-------- RECORDS TO PROCESS --------
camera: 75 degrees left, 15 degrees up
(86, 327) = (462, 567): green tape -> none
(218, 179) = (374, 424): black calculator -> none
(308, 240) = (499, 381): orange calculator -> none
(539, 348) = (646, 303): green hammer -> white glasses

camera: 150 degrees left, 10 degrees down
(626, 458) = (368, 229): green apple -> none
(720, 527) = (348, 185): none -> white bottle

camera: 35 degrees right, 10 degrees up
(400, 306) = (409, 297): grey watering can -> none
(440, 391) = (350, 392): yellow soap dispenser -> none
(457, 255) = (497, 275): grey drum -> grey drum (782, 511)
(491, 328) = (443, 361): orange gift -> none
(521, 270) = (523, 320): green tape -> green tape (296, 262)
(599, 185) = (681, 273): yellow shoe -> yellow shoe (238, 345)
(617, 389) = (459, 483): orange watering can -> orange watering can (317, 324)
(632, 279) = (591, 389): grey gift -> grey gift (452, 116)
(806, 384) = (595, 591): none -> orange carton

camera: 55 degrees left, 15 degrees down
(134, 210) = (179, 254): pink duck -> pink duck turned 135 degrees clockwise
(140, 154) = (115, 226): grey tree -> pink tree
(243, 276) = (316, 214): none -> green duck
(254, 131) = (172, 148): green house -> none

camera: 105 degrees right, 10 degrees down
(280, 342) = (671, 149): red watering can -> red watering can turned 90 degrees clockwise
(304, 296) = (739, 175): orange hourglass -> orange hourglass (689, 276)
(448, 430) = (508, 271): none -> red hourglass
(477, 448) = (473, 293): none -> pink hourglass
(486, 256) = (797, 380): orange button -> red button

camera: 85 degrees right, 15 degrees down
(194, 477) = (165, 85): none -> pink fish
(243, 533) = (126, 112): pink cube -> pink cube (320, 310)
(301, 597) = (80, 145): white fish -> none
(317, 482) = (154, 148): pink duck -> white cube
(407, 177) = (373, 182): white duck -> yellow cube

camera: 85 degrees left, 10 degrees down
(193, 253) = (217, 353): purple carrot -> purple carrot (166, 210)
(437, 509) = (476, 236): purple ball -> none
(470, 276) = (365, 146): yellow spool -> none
--------
* PROMPT: The data above needs to be repeated exactly, line for line.

* EXERCISE RESPONSE:
camera: 75 degrees left, 15 degrees up
(86, 327) = (462, 567): green tape -> none
(218, 179) = (374, 424): black calculator -> none
(308, 240) = (499, 381): orange calculator -> none
(539, 348) = (646, 303): green hammer -> white glasses

camera: 150 degrees left, 10 degrees down
(626, 458) = (368, 229): green apple -> none
(720, 527) = (348, 185): none -> white bottle

camera: 35 degrees right, 10 degrees up
(400, 306) = (409, 297): grey watering can -> none
(440, 391) = (350, 392): yellow soap dispenser -> none
(457, 255) = (497, 275): grey drum -> grey drum (782, 511)
(491, 328) = (443, 361): orange gift -> none
(521, 270) = (523, 320): green tape -> green tape (296, 262)
(599, 185) = (681, 273): yellow shoe -> yellow shoe (238, 345)
(617, 389) = (459, 483): orange watering can -> orange watering can (317, 324)
(632, 279) = (591, 389): grey gift -> grey gift (452, 116)
(806, 384) = (595, 591): none -> orange carton

camera: 55 degrees left, 15 degrees down
(134, 210) = (179, 254): pink duck -> pink duck turned 135 degrees clockwise
(140, 154) = (115, 226): grey tree -> pink tree
(243, 276) = (316, 214): none -> green duck
(254, 131) = (172, 148): green house -> none

camera: 105 degrees right, 10 degrees down
(280, 342) = (671, 149): red watering can -> red watering can turned 90 degrees clockwise
(304, 296) = (739, 175): orange hourglass -> orange hourglass (689, 276)
(448, 430) = (508, 271): none -> red hourglass
(477, 448) = (473, 293): none -> pink hourglass
(486, 256) = (797, 380): orange button -> red button

camera: 85 degrees right, 15 degrees down
(194, 477) = (165, 85): none -> pink fish
(243, 533) = (126, 112): pink cube -> pink cube (320, 310)
(301, 597) = (80, 145): white fish -> none
(317, 482) = (154, 148): pink duck -> white cube
(407, 177) = (373, 182): white duck -> yellow cube

camera: 85 degrees left, 10 degrees down
(193, 253) = (217, 353): purple carrot -> purple carrot (166, 210)
(437, 509) = (476, 236): purple ball -> none
(470, 276) = (365, 146): yellow spool -> none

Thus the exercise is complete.